SOAL: Tuliskan ulang tanpa perubahan baris-baris mulai dari baris yang memuat "Does matte black" sampai dengan baris yang memuat "Actually, matte black", termasuk kedua baris tersebut.

Entri data hasil ekstraksi:
=-=-=-=-=

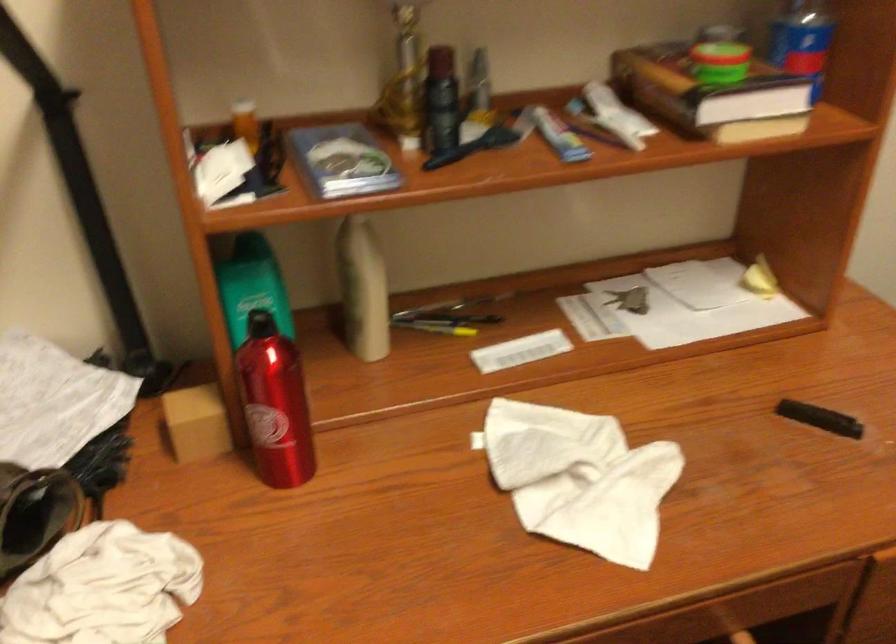
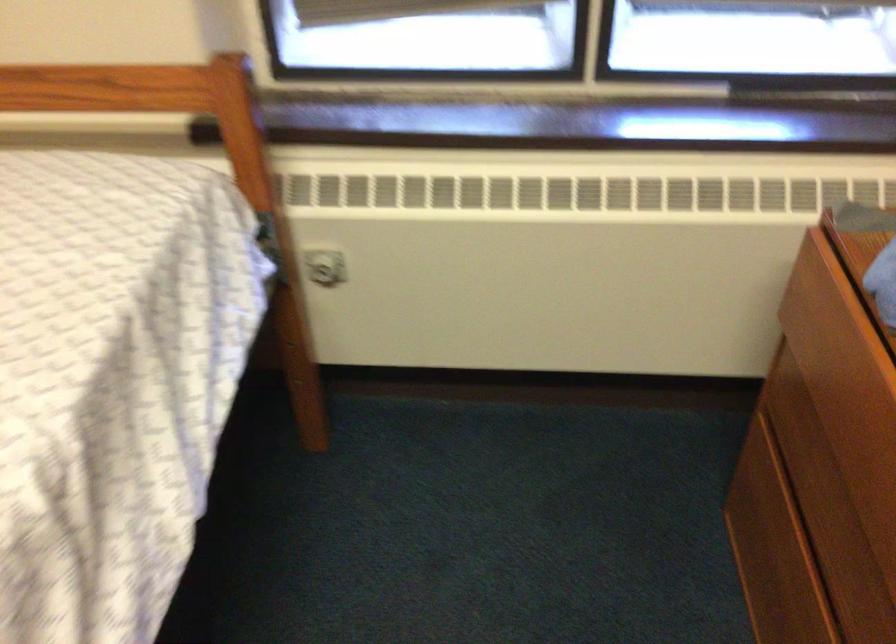
Based on the continuous images, in which direction is the camera rotating?

The camera's rotation is toward left-down.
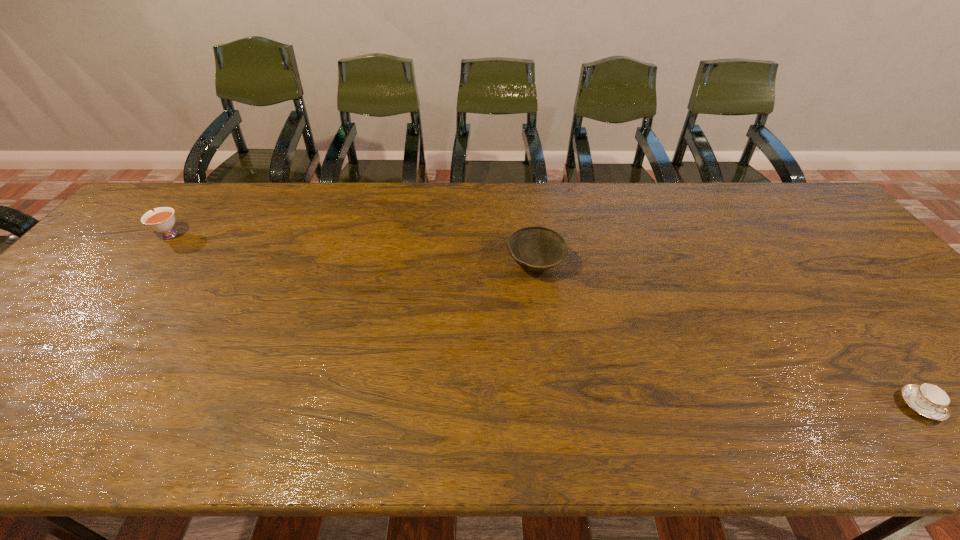
The image size is (960, 540). I want to click on empty location between the second nearest object and the leftmost object, so click(x=351, y=250).

Where is `free space between the rightmost object and the leftmost object`? free space between the rightmost object and the leftmost object is located at coordinates (544, 320).

Locate an element on the screen. The height and width of the screenshot is (540, 960). free spot between the nearest object and the taller teacup is located at coordinates (544, 320).

Identify the location of empty space between the farthest object and the bowl. The height and width of the screenshot is (540, 960). (351, 250).

The height and width of the screenshot is (540, 960). Identify the location of unoccupied position between the leftmost object and the rightmost object. (544, 320).

Where is `free area in between the rightmost object and the leftmost object`? free area in between the rightmost object and the leftmost object is located at coordinates (544, 320).

Identify which object is located as the second nearest to the right teacup. Please provide its 2D coordinates. Your answer should be formatted as a tuple, i.e. [(x, y)], where the tuple contains the x and y coordinates of a point satisfying the conditions above.

[(162, 220)]

You are a GUI agent. You are given a task and a screenshot of the screen. Output one action in this format:
    pyautogui.click(x=<x>, y=<y>)
    Task: Click on the object that is the second closest one to the taller teacup
    
    Given the screenshot: What is the action you would take?
    pyautogui.click(x=928, y=400)

Locate an element on the screen. This screenshot has width=960, height=540. vacant area that satisfies the following two spatial constraints: 1. on the back side of the second object from right to left; 2. on the side of the farthest object with the handle is located at coordinates (531, 235).

Find the location of a particular element. The image size is (960, 540). vacant region that satisfies the following two spatial constraints: 1. on the side of the left teacup with the handle; 2. on the left side of the second farthest object is located at coordinates (143, 265).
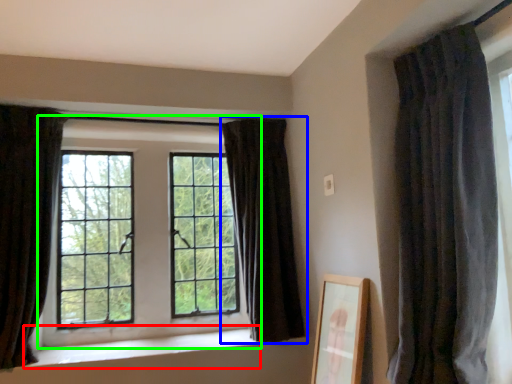
Question: Which object is the closest to the window sill (highlighted by a red box)? Choose among these: curtain (highlighted by a blue box) or window (highlighted by a green box).

Choices:
 (A) curtain
 (B) window

Answer: (B)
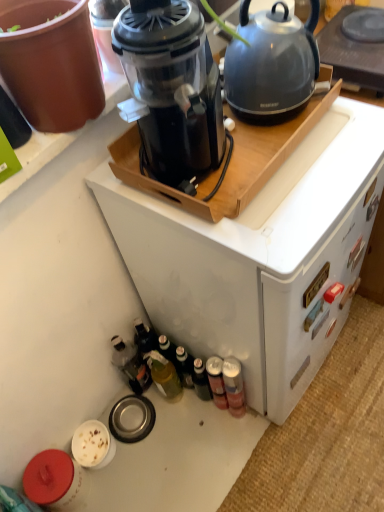
Locate an element on the screen. This screenshot has height=512, width=384. free space that is to the left of metallic silver can at lower right, which is the third bottle from left to right is located at coordinates (183, 428).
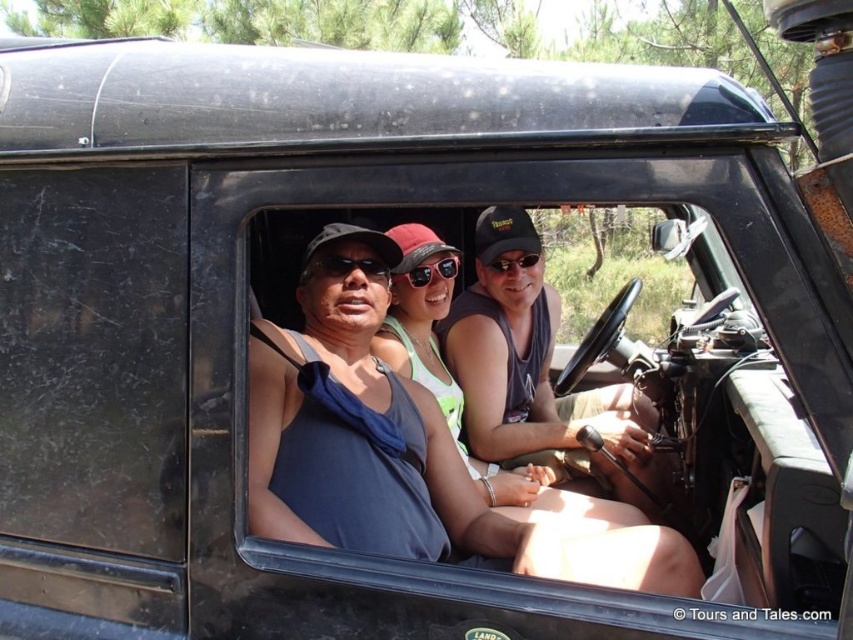
Describe the element at coordinates (531, 368) in the screenshot. I see `matte black tank top at center` at that location.

Is matte black tank top at center closer to camera compared to black plastic sunglasses at center?

No, it is behind black plastic sunglasses at center.

Does point (477, 403) come in front of point (413, 276)?

No.

Locate an element on the screen. matte black tank top at center is located at coordinates (x=531, y=368).

Can you confirm if matte black tank top at center is positioned to the right of matte black sunglasses at center?

Correct, you'll find matte black tank top at center to the right of matte black sunglasses at center.

Does matte black tank top at center appear over matte black sunglasses at center?

Actually, matte black tank top at center is below matte black sunglasses at center.

You are a GUI agent. You are given a task and a screenshot of the screen. Output one action in this format:
    pyautogui.click(x=<x>, y=<y>)
    Task: Click on the matte black tank top at center
    This screenshot has width=853, height=640.
    Given the screenshot: What is the action you would take?
    pyautogui.click(x=531, y=368)

Identify the location of matte black tank top at center. The height and width of the screenshot is (640, 853). (531, 368).

Who is higher up, black plastic sunglasses at center or matte black sunglasses at center?

matte black sunglasses at center is higher up.

What are the coordinates of `black plastic sunglasses at center` in the screenshot? It's located at (431, 272).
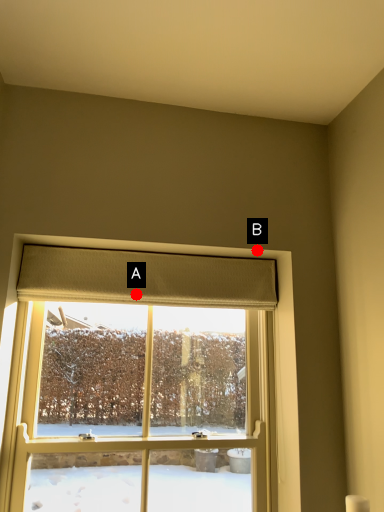
Question: Two points are circled on the image, labeled by A and B beside each circle. Which point is farther to the camera?

Choices:
 (A) A is further
 (B) B is further

Answer: (A)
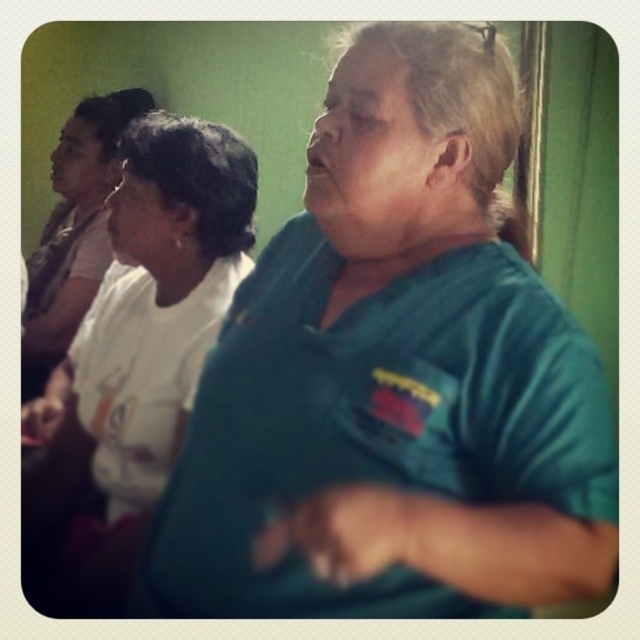
Which of these two, teal fabric shirt at center or white matte shirt at upper left, stands shorter?

teal fabric shirt at center

Which is below, teal fabric shirt at center or white matte shirt at upper left?

teal fabric shirt at center

Where is `teal fabric shirt at center`? This screenshot has width=640, height=640. teal fabric shirt at center is located at coordinates (394, 378).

=-=-=-=-=

HASIL:
Does matte black tank top at center appear over matte black sunglasses at center?

Actually, matte black tank top at center is below matte black sunglasses at center.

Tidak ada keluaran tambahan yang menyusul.